DATA IN THIS EXERCISE START

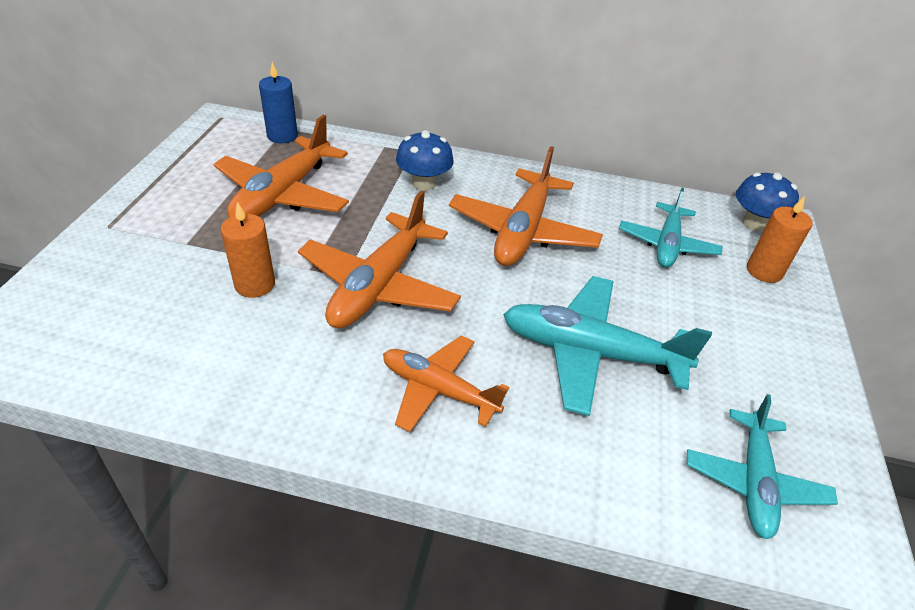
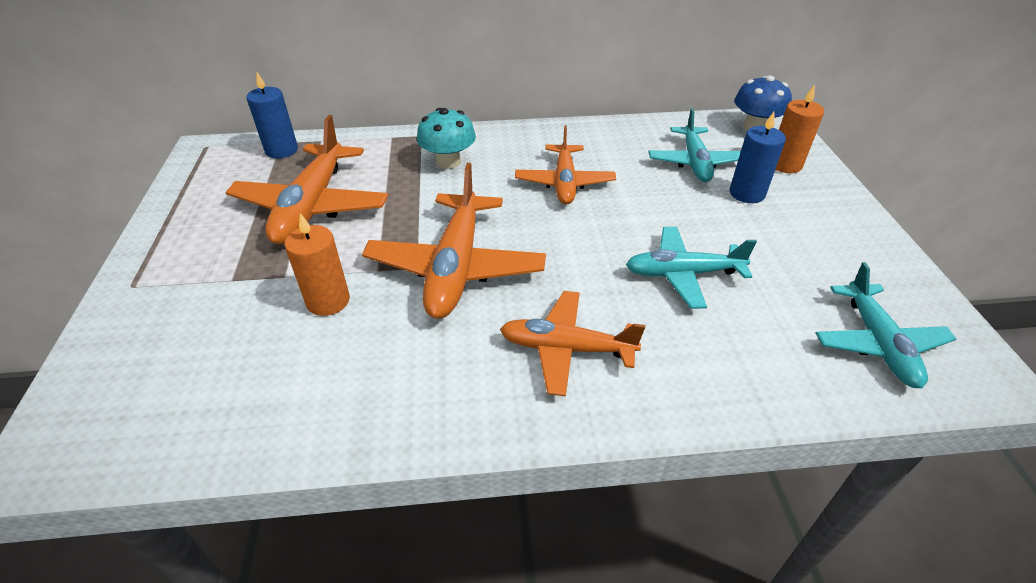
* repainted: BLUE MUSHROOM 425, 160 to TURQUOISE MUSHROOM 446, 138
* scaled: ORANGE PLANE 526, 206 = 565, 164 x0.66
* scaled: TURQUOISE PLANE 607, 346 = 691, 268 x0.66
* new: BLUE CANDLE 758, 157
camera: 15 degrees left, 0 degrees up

DATA IN THIS EXERCISE END

**TASK DETAILS**
Transcribe every entry exactly. Leave out the pictures.

**COMPLETED TASK**
* repainted: BLUE MUSHROOM 425, 160 to TURQUOISE MUSHROOM 446, 138
* scaled: ORANGE PLANE 526, 206 = 565, 164 x0.66
* scaled: TURQUOISE PLANE 607, 346 = 691, 268 x0.66
* new: BLUE CANDLE 758, 157
camera: 15 degrees left, 0 degrees up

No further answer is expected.